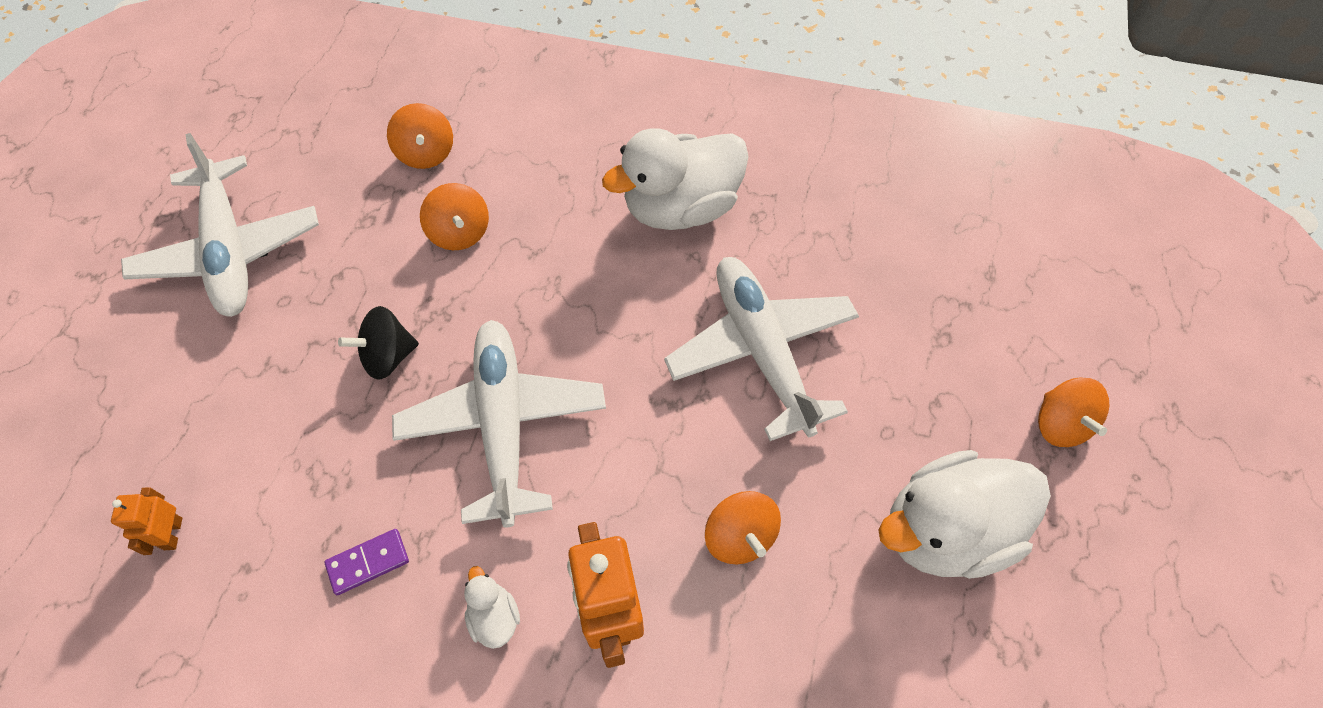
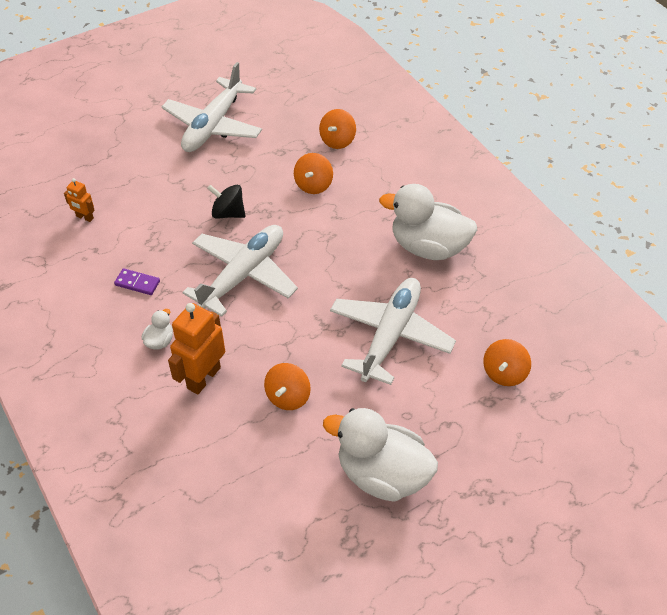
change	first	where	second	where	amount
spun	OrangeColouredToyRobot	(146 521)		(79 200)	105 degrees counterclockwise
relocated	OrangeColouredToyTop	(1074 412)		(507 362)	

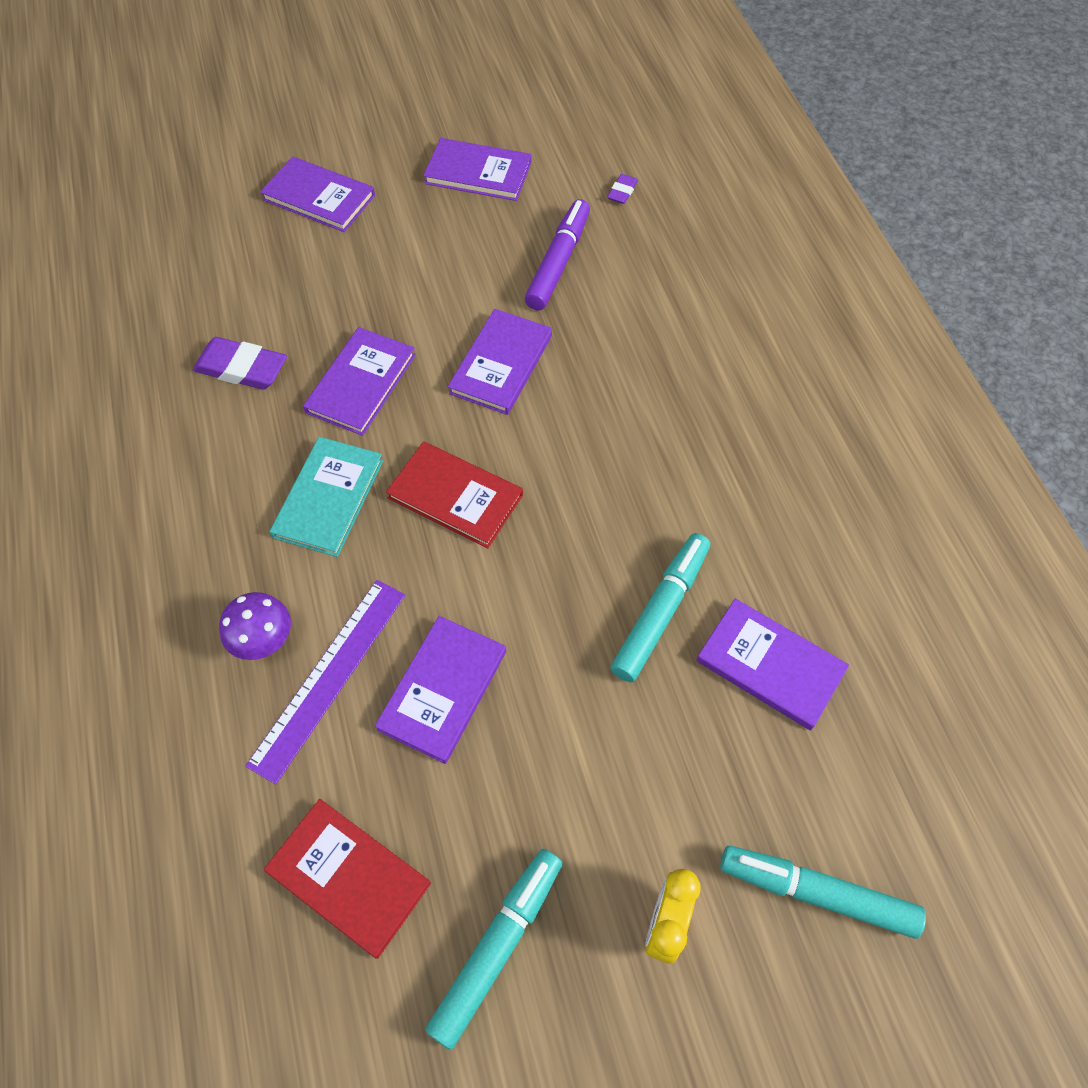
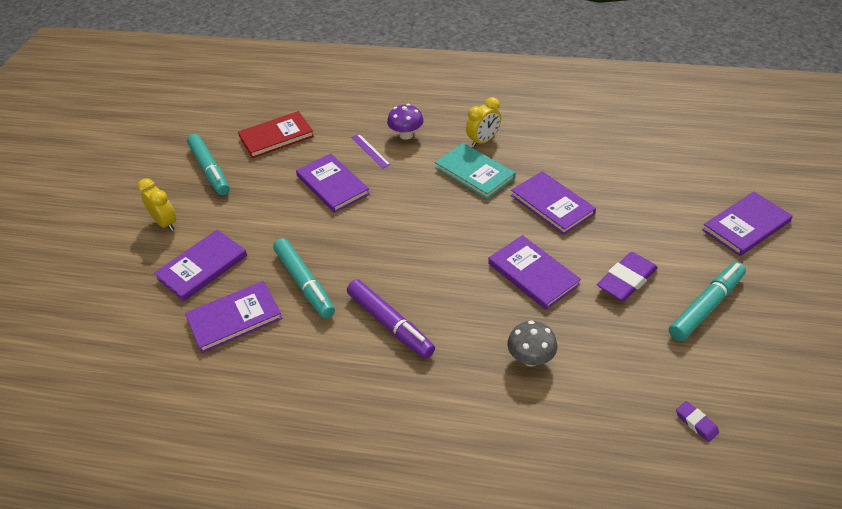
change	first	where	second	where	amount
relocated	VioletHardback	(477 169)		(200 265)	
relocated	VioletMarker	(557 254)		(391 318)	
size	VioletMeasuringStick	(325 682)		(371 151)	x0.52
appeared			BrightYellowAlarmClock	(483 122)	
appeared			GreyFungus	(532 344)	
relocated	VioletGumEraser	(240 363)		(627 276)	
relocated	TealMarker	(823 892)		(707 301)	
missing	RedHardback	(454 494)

Assigned task:
Copy all the lines of data exactly as they appear, dropping any images.

Answer to the exercise:
change	first	where	second	where	amount
spun	OrangeColouredToyRobot	(146 521)		(79 200)	105 degrees counterclockwise
relocated	OrangeColouredToyTop	(1074 412)		(507 362)	

change	first	where	second	where	amount
relocated	VioletHardback	(477 169)		(200 265)	
relocated	VioletMarker	(557 254)		(391 318)	
size	VioletMeasuringStick	(325 682)		(371 151)	x0.52
appeared			BrightYellowAlarmClock	(483 122)	
appeared			GreyFungus	(532 344)	
relocated	VioletGumEraser	(240 363)		(627 276)	
relocated	TealMarker	(823 892)		(707 301)	
missing	RedHardback	(454 494)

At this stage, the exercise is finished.